DATA FOR REVIEW Block Start
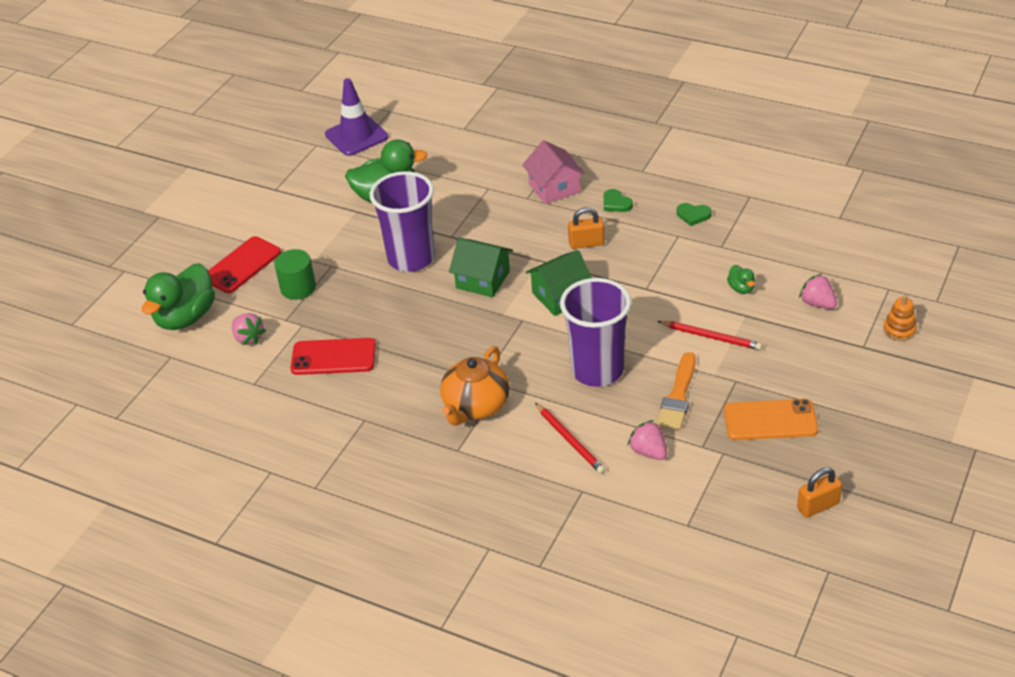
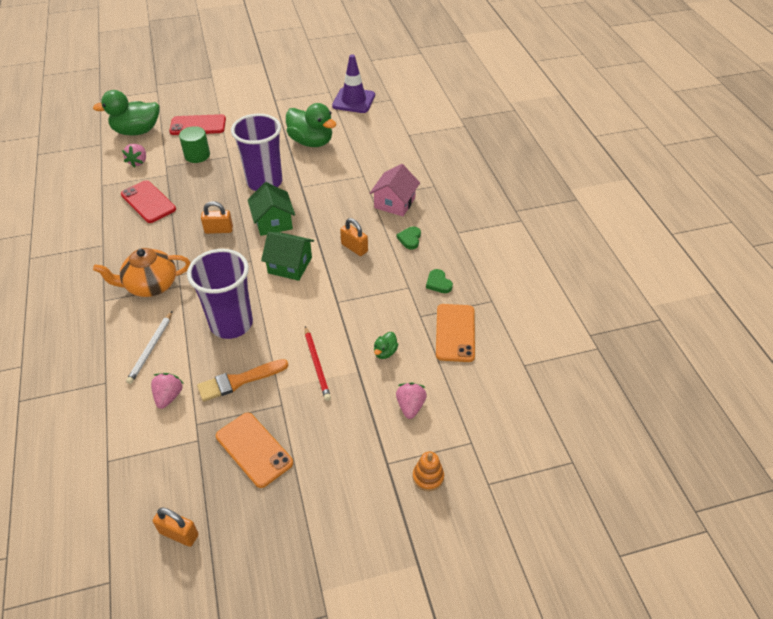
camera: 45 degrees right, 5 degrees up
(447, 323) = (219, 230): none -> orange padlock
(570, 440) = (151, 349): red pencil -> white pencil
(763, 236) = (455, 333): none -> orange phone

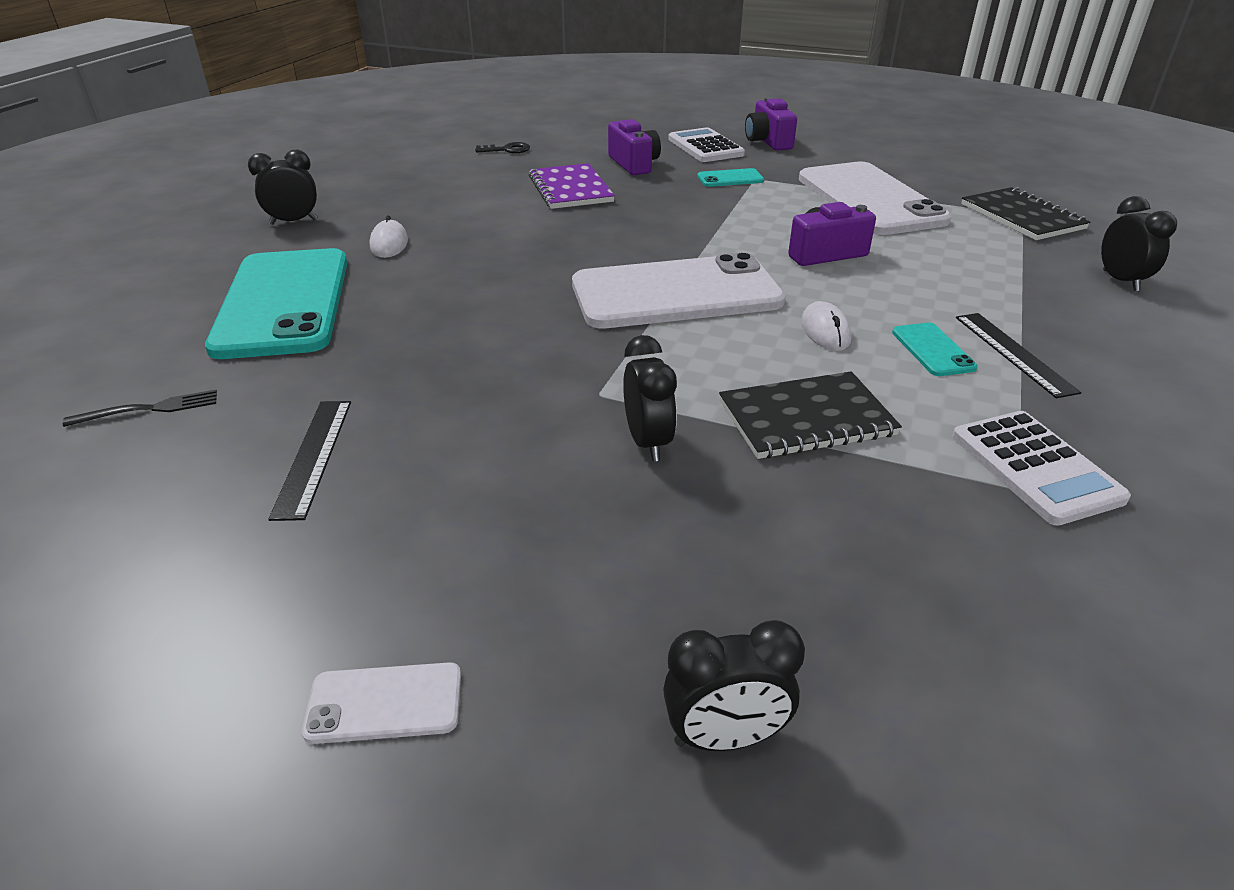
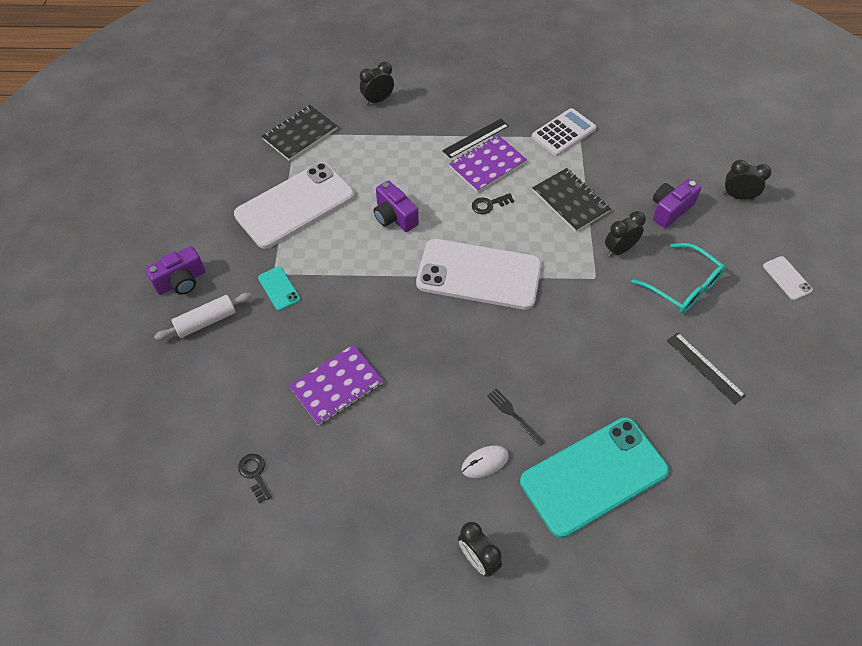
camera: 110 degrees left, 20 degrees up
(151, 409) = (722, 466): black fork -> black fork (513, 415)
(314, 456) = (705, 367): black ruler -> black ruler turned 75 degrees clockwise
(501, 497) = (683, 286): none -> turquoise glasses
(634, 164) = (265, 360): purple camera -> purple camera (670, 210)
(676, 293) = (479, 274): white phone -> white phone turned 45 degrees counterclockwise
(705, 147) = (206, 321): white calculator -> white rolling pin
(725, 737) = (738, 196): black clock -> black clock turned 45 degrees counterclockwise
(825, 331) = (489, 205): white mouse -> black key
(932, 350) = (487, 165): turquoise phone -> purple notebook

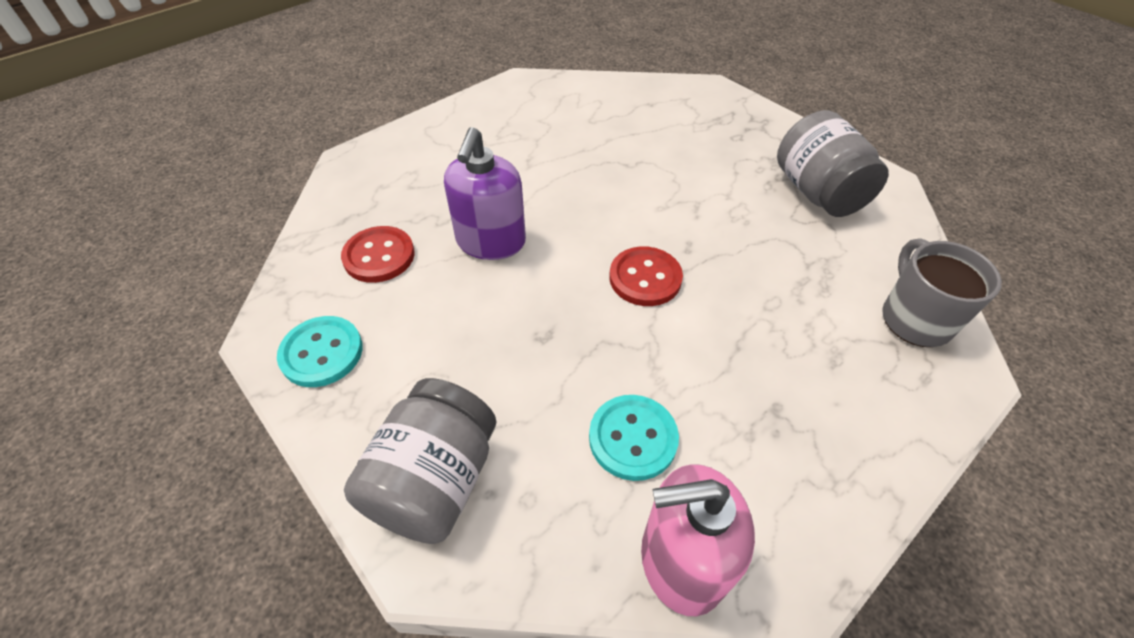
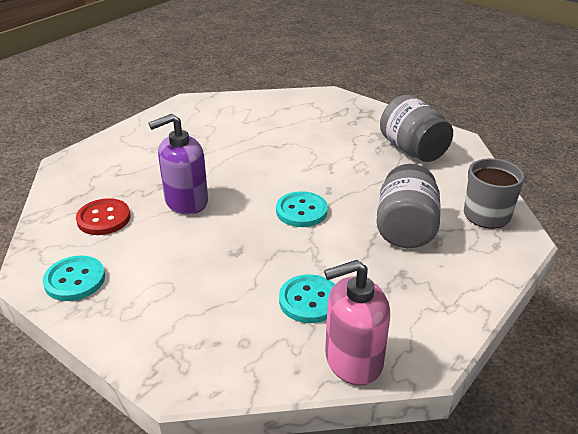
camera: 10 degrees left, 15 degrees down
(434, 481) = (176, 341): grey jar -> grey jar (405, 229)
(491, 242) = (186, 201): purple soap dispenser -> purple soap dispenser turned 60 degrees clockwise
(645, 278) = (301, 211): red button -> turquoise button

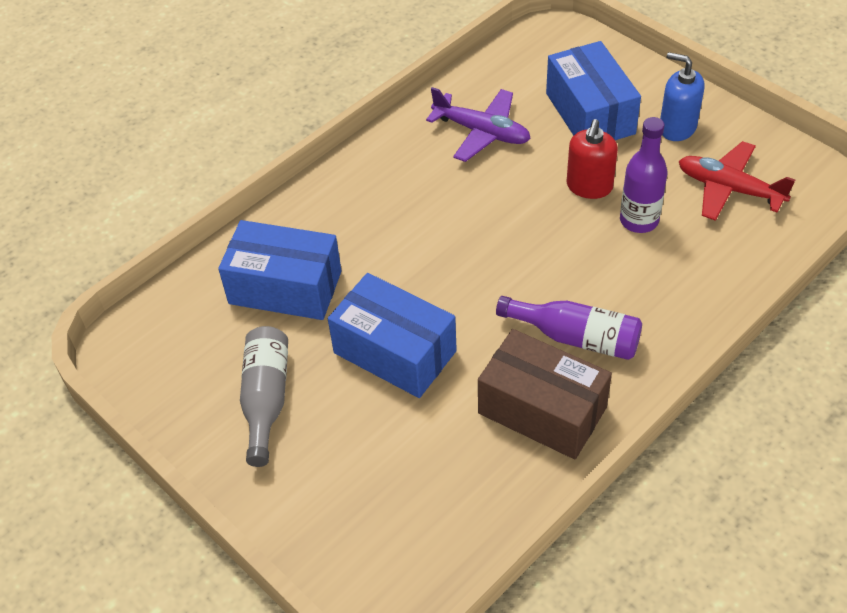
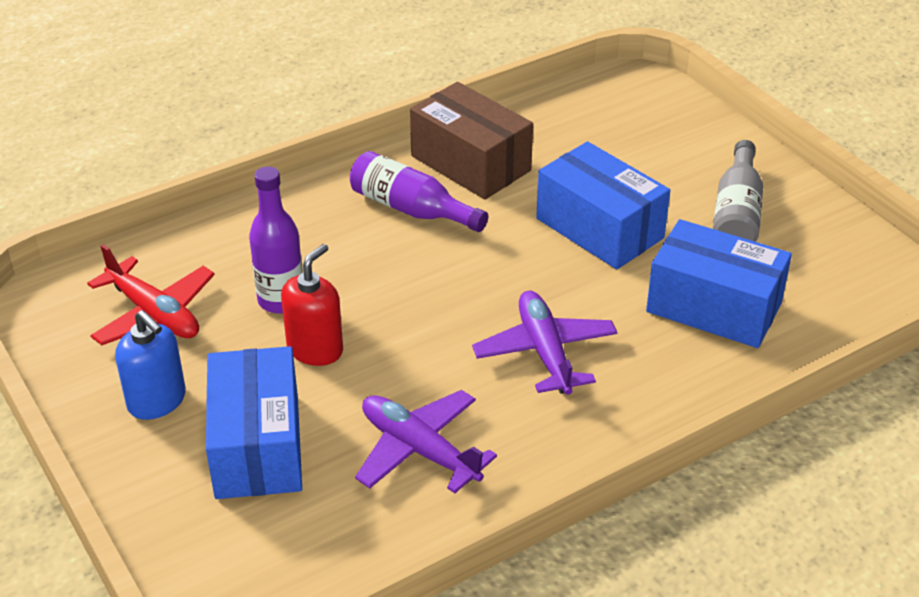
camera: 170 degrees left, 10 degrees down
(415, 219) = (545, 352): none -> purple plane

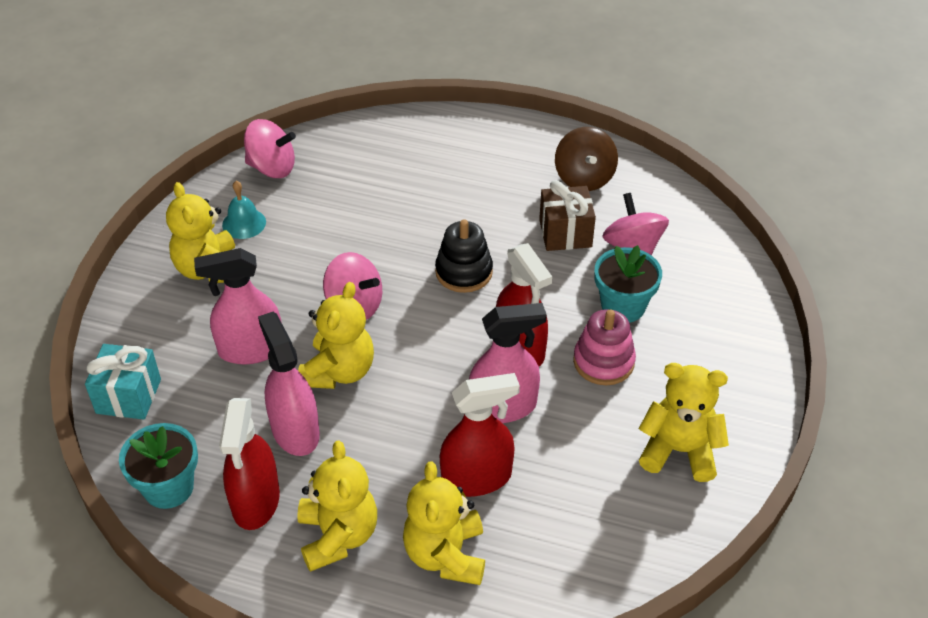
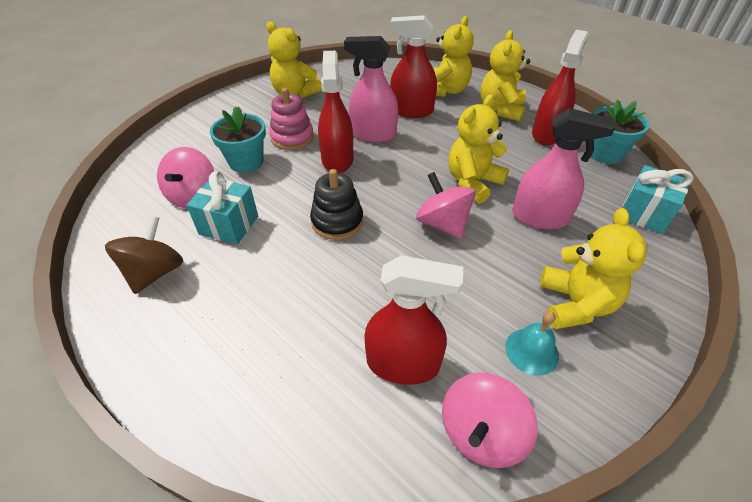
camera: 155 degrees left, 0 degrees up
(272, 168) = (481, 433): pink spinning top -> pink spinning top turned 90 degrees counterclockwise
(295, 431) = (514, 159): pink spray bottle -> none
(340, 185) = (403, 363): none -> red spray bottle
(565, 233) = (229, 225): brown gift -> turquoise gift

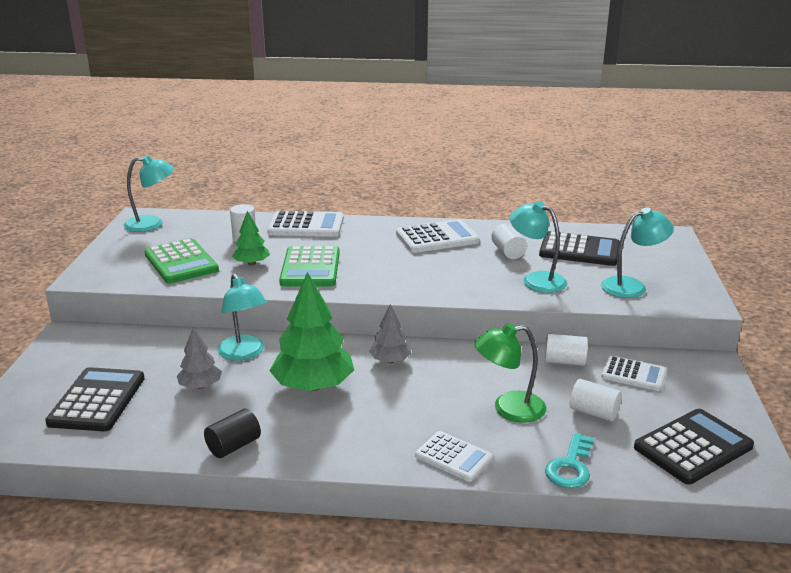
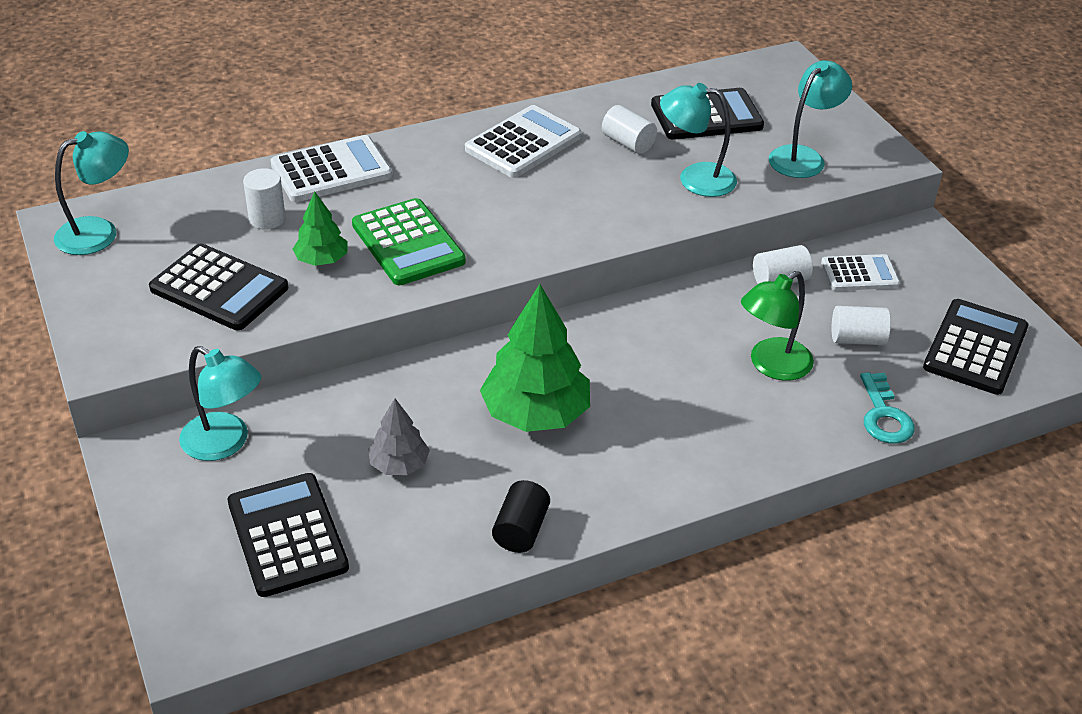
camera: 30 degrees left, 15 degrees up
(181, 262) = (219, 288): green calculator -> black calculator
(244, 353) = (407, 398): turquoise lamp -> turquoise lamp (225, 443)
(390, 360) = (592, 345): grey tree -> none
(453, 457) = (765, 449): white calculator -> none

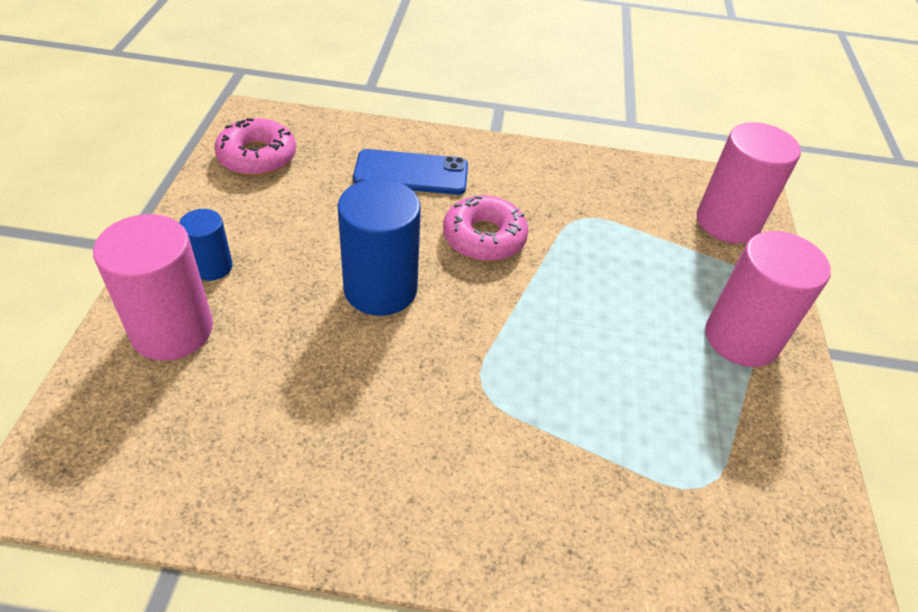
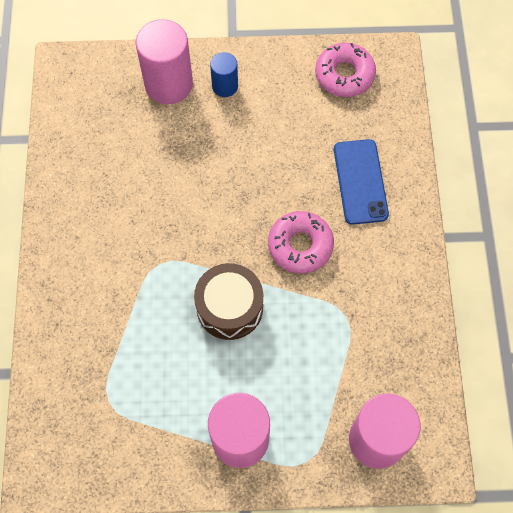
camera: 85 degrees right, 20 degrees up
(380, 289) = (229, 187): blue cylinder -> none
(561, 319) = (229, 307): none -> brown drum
DATA FOR REVIEW Block End
WORK ORDER
Out of the records above, please copy exactly the lines from the line with "(434, 481) = (176, 341): grey" up to and including the line with "(340, 185) = (403, 363): none", minus the pictures.

WRITTEN SOLUTION
(434, 481) = (176, 341): grey jar -> grey jar (405, 229)
(491, 242) = (186, 201): purple soap dispenser -> purple soap dispenser turned 60 degrees clockwise
(645, 278) = (301, 211): red button -> turquoise button

camera: 170 degrees left, 10 degrees down
(415, 219) = (545, 352): none -> purple plane

camera: 155 degrees left, 0 degrees up
(272, 168) = (481, 433): pink spinning top -> pink spinning top turned 90 degrees counterclockwise
(295, 431) = (514, 159): pink spray bottle -> none
(340, 185) = (403, 363): none -> red spray bottle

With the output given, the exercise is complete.